> [Description of the task]:
The data below must be copied in full and without any change.

***** Information supplied *****

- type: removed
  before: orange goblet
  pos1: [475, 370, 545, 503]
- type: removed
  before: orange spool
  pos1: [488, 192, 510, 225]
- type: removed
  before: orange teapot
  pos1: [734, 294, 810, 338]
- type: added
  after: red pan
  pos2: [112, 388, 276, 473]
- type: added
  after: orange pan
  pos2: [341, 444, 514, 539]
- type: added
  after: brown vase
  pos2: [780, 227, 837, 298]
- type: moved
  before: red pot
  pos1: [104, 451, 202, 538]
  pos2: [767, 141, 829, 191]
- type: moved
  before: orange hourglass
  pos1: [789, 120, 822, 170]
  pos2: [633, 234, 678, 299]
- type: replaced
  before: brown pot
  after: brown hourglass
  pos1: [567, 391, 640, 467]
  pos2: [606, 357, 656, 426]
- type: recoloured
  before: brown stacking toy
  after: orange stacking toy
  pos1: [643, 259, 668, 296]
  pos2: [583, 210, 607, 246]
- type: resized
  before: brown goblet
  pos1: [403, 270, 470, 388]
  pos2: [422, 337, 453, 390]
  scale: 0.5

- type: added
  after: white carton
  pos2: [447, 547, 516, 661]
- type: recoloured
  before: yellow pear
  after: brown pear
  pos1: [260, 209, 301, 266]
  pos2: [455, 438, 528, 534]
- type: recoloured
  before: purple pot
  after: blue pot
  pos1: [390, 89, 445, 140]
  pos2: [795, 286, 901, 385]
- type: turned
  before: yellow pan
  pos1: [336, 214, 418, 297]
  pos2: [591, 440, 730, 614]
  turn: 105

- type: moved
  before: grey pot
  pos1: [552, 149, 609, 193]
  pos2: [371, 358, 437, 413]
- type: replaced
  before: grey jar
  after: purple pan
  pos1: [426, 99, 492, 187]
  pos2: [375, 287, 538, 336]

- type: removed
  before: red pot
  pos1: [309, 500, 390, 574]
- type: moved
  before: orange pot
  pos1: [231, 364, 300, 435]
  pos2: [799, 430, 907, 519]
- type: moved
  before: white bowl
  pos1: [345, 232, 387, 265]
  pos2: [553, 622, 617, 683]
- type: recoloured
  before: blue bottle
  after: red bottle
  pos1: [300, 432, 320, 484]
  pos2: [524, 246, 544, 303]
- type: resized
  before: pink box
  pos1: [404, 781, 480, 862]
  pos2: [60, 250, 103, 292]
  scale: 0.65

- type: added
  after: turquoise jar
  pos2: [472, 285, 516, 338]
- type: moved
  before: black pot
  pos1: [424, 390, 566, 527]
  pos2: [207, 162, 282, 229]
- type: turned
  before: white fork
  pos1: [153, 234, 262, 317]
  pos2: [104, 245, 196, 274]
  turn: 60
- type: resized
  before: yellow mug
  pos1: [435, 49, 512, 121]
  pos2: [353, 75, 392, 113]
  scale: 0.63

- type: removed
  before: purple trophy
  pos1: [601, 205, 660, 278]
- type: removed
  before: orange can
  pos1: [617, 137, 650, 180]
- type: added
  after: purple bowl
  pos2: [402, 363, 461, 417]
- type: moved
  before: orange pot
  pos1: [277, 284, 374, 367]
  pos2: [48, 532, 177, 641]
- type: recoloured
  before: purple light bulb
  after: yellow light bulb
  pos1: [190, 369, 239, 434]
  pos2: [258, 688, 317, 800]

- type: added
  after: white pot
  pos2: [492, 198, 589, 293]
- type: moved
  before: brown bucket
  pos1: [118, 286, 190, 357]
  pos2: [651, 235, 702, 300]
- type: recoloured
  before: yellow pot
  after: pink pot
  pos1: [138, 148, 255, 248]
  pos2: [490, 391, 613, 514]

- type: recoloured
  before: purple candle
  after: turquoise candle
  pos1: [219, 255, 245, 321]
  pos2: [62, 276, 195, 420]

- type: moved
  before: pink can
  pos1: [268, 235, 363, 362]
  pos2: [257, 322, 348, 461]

*****

> [Task answer]:
- type: removed
  before: orange goblet
  pos1: [475, 370, 545, 503]
- type: removed
  before: orange spool
  pos1: [488, 192, 510, 225]
- type: removed
  before: orange teapot
  pos1: [734, 294, 810, 338]
- type: added
  after: red pan
  pos2: [112, 388, 276, 473]
- type: added
  after: orange pan
  pos2: [341, 444, 514, 539]
- type: added
  after: brown vase
  pos2: [780, 227, 837, 298]
- type: moved
  before: red pot
  pos1: [104, 451, 202, 538]
  pos2: [767, 141, 829, 191]
- type: moved
  before: orange hourglass
  pos1: [789, 120, 822, 170]
  pos2: [633, 234, 678, 299]
- type: replaced
  before: brown pot
  after: brown hourglass
  pos1: [567, 391, 640, 467]
  pos2: [606, 357, 656, 426]
- type: recoloured
  before: brown stacking toy
  after: orange stacking toy
  pos1: [643, 259, 668, 296]
  pos2: [583, 210, 607, 246]
- type: resized
  before: brown goblet
  pos1: [403, 270, 470, 388]
  pos2: [422, 337, 453, 390]
  scale: 0.5

- type: added
  after: white carton
  pos2: [447, 547, 516, 661]
- type: recoloured
  before: yellow pear
  after: brown pear
  pos1: [260, 209, 301, 266]
  pos2: [455, 438, 528, 534]
- type: recoloured
  before: purple pot
  after: blue pot
  pos1: [390, 89, 445, 140]
  pos2: [795, 286, 901, 385]
- type: turned
  before: yellow pan
  pos1: [336, 214, 418, 297]
  pos2: [591, 440, 730, 614]
  turn: 105

- type: moved
  before: grey pot
  pos1: [552, 149, 609, 193]
  pos2: [371, 358, 437, 413]
- type: replaced
  before: grey jar
  after: purple pan
  pos1: [426, 99, 492, 187]
  pos2: [375, 287, 538, 336]

- type: removed
  before: red pot
  pos1: [309, 500, 390, 574]
- type: moved
  before: orange pot
  pos1: [231, 364, 300, 435]
  pos2: [799, 430, 907, 519]
- type: moved
  before: white bowl
  pos1: [345, 232, 387, 265]
  pos2: [553, 622, 617, 683]
- type: recoloured
  before: blue bottle
  after: red bottle
  pos1: [300, 432, 320, 484]
  pos2: [524, 246, 544, 303]
- type: resized
  before: pink box
  pos1: [404, 781, 480, 862]
  pos2: [60, 250, 103, 292]
  scale: 0.65

- type: added
  after: turquoise jar
  pos2: [472, 285, 516, 338]
- type: moved
  before: black pot
  pos1: [424, 390, 566, 527]
  pos2: [207, 162, 282, 229]
- type: turned
  before: white fork
  pos1: [153, 234, 262, 317]
  pos2: [104, 245, 196, 274]
  turn: 60
- type: resized
  before: yellow mug
  pos1: [435, 49, 512, 121]
  pos2: [353, 75, 392, 113]
  scale: 0.63

- type: removed
  before: purple trophy
  pos1: [601, 205, 660, 278]
- type: removed
  before: orange can
  pos1: [617, 137, 650, 180]
- type: added
  after: purple bowl
  pos2: [402, 363, 461, 417]
- type: moved
  before: orange pot
  pos1: [277, 284, 374, 367]
  pos2: [48, 532, 177, 641]
- type: recoloured
  before: purple light bulb
  after: yellow light bulb
  pos1: [190, 369, 239, 434]
  pos2: [258, 688, 317, 800]

- type: added
  after: white pot
  pos2: [492, 198, 589, 293]
- type: moved
  before: brown bucket
  pos1: [118, 286, 190, 357]
  pos2: [651, 235, 702, 300]
- type: recoloured
  before: yellow pot
  after: pink pot
  pos1: [138, 148, 255, 248]
  pos2: [490, 391, 613, 514]

- type: recoloured
  before: purple candle
  after: turquoise candle
  pos1: [219, 255, 245, 321]
  pos2: [62, 276, 195, 420]

- type: moved
  before: pink can
  pos1: [268, 235, 363, 362]
  pos2: [257, 322, 348, 461]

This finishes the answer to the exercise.